■ ACTIVITY ■
Please restate each line of the data below exactly. Omit all images.

■ DATA BLOCK ■
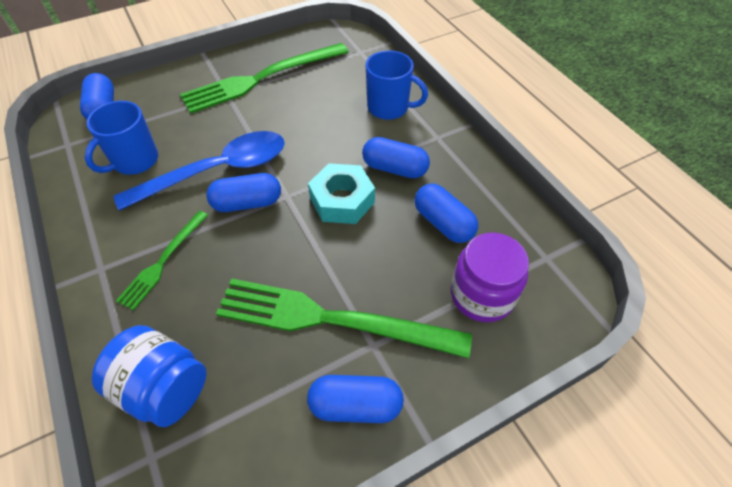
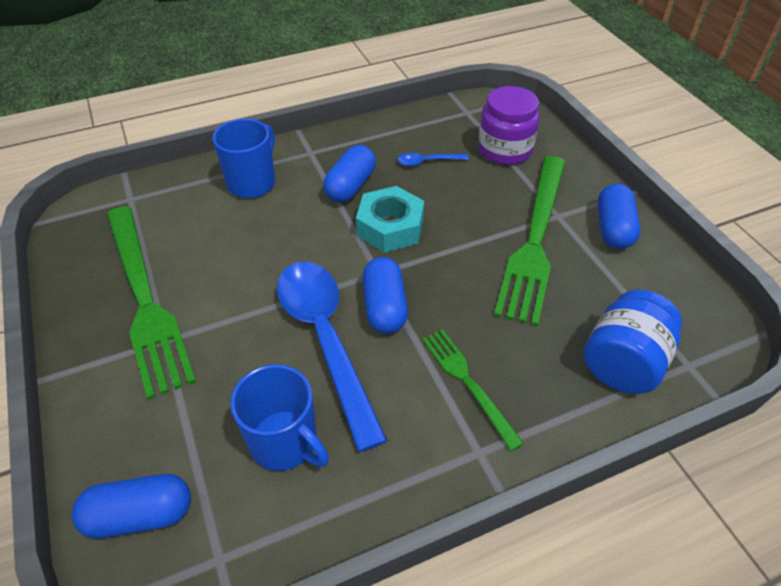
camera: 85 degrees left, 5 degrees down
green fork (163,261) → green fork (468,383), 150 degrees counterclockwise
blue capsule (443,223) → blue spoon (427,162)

■ ANSWER TO THIS TASK ■
camera: 85 degrees left, 5 degrees down
green fork (163,261) → green fork (468,383), 150 degrees counterclockwise
blue capsule (443,223) → blue spoon (427,162)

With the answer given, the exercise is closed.